(HOW TO COMPLETE THIS TASK):
Only these lines of the data below are wanted: the one with "yellow candle: none", the one with "yellow mushroom: [314,516,402,602]", and any lines between them, each repeated exactly.
__________
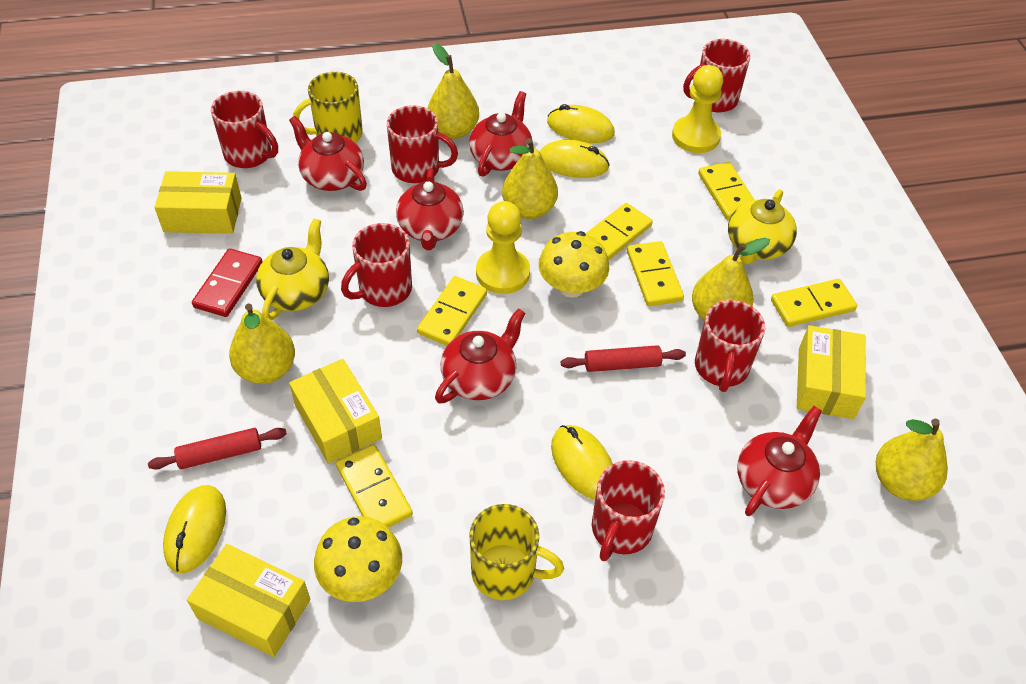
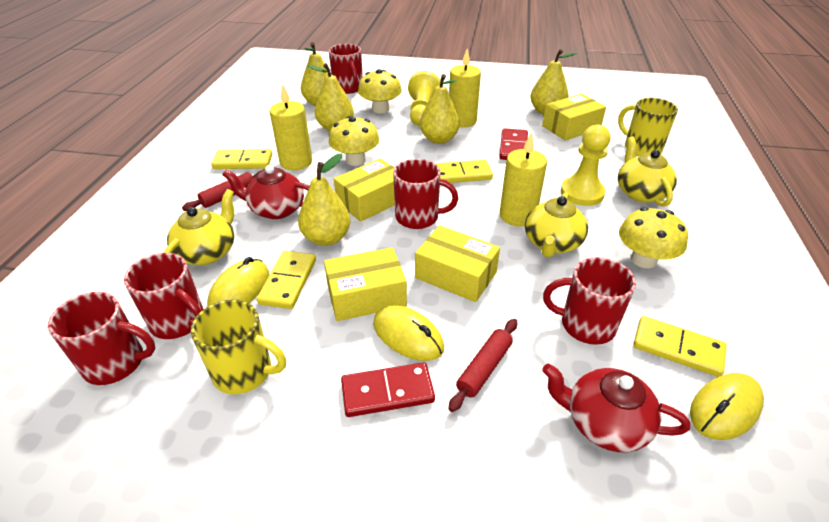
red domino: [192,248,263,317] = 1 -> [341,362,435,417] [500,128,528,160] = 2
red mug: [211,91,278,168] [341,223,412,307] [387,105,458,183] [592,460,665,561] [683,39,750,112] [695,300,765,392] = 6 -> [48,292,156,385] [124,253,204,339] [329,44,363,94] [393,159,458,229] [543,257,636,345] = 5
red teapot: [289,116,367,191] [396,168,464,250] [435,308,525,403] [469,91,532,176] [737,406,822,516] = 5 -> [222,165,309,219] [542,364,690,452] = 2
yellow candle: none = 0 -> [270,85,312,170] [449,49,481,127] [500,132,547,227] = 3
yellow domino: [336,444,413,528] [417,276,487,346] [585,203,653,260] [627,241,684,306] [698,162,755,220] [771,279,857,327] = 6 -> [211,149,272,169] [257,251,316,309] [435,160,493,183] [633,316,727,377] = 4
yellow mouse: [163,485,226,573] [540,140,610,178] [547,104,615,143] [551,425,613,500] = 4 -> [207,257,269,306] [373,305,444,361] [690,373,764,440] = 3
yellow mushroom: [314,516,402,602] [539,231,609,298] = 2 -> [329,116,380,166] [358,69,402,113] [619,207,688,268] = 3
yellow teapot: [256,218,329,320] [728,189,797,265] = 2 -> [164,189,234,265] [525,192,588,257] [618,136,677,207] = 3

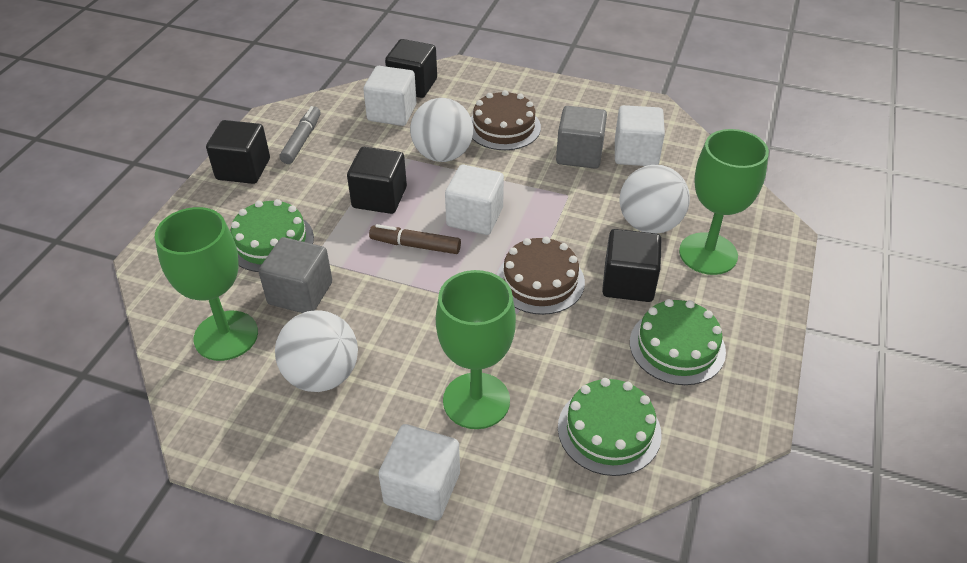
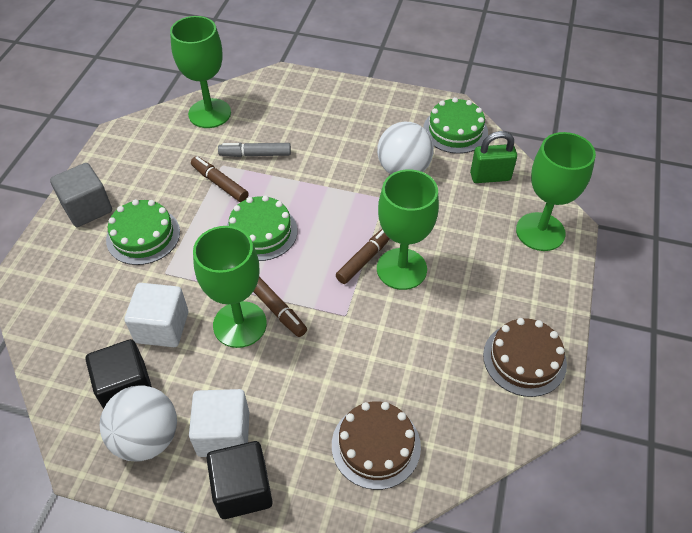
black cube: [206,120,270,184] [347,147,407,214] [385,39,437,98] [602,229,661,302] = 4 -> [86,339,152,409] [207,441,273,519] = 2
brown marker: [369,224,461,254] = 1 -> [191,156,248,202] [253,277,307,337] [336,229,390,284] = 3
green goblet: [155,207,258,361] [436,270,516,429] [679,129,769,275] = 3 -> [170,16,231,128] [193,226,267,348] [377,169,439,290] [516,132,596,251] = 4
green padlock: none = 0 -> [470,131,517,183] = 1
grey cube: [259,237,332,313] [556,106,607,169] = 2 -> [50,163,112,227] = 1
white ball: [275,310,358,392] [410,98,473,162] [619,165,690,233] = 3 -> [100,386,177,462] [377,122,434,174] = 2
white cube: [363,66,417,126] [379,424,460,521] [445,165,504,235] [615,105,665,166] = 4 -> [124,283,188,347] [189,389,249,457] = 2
__________
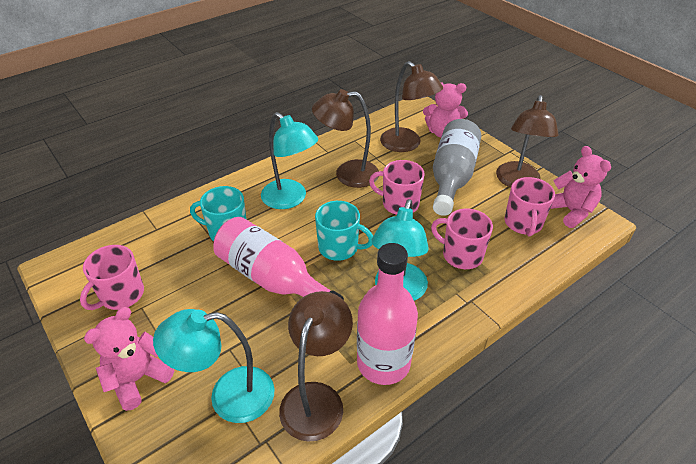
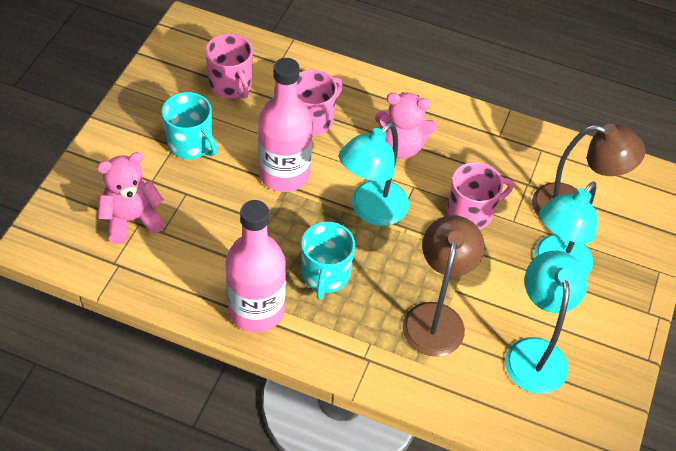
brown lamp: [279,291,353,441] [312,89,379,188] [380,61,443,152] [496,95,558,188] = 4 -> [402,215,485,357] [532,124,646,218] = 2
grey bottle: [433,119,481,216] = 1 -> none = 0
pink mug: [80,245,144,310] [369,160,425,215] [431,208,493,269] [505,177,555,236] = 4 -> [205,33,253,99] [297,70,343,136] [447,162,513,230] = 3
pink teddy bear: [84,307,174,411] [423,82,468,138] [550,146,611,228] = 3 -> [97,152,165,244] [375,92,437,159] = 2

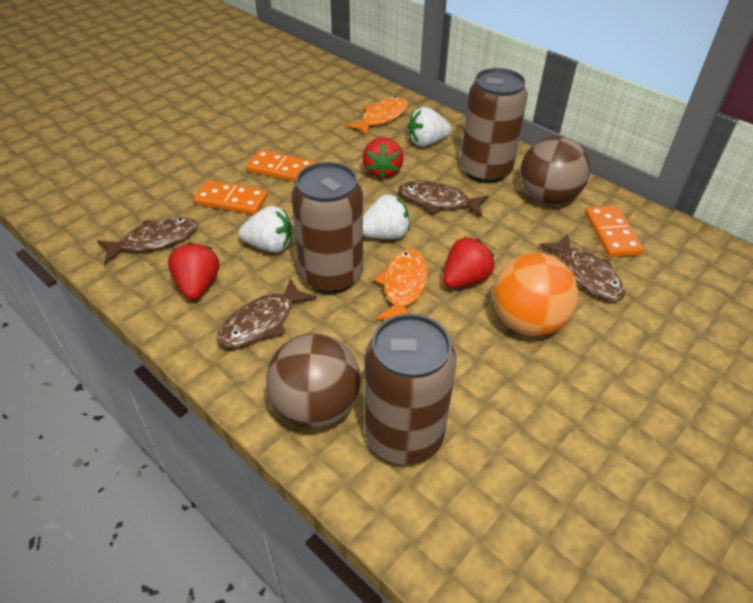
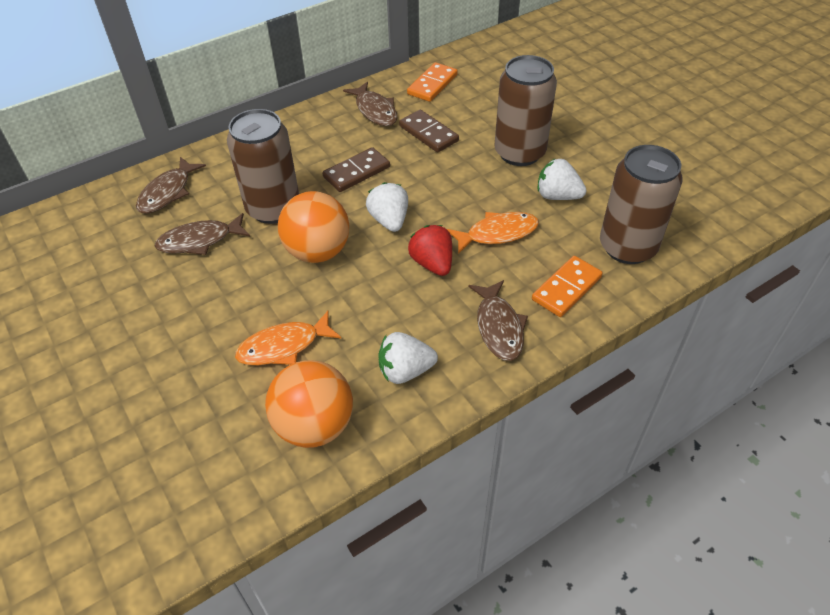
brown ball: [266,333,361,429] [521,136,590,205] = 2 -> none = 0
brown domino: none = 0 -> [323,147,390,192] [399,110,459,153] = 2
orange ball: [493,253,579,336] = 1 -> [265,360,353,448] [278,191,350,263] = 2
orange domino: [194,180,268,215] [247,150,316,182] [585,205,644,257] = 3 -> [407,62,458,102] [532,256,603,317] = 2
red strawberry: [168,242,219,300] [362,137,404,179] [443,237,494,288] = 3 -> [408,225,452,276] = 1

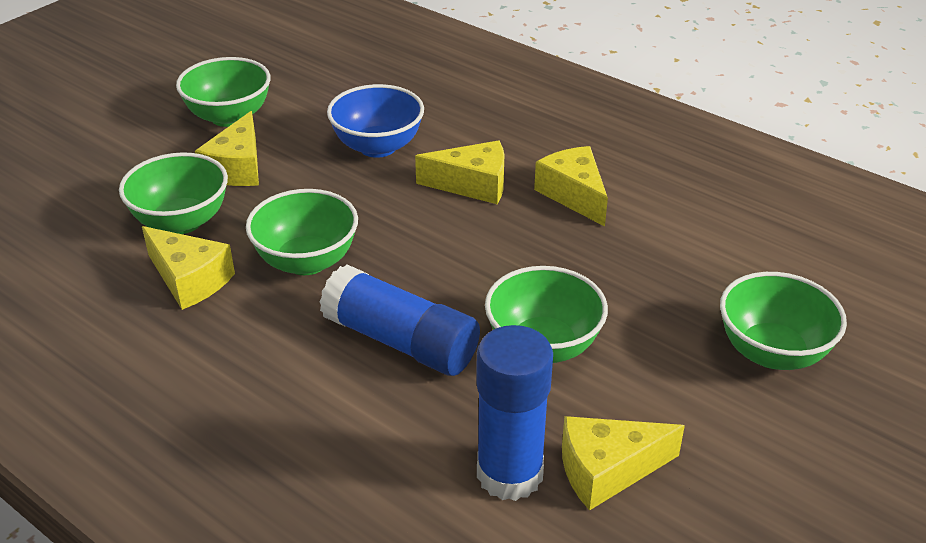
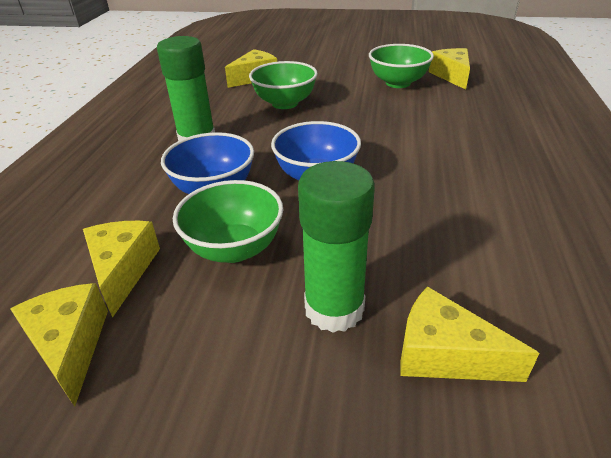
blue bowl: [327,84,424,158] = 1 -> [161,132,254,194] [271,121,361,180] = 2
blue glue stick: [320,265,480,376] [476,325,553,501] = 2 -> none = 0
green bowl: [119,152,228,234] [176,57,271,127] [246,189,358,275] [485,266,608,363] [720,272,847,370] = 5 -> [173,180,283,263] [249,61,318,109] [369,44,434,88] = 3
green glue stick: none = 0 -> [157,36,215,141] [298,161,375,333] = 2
__________
(TASK SOLUTION):
yellow candle: none = 0 -> [270,85,312,170] [449,49,481,127] [500,132,547,227] = 3
yellow domino: [336,444,413,528] [417,276,487,346] [585,203,653,260] [627,241,684,306] [698,162,755,220] [771,279,857,327] = 6 -> [211,149,272,169] [257,251,316,309] [435,160,493,183] [633,316,727,377] = 4
yellow mouse: [163,485,226,573] [540,140,610,178] [547,104,615,143] [551,425,613,500] = 4 -> [207,257,269,306] [373,305,444,361] [690,373,764,440] = 3
yellow mushroom: [314,516,402,602] [539,231,609,298] = 2 -> [329,116,380,166] [358,69,402,113] [619,207,688,268] = 3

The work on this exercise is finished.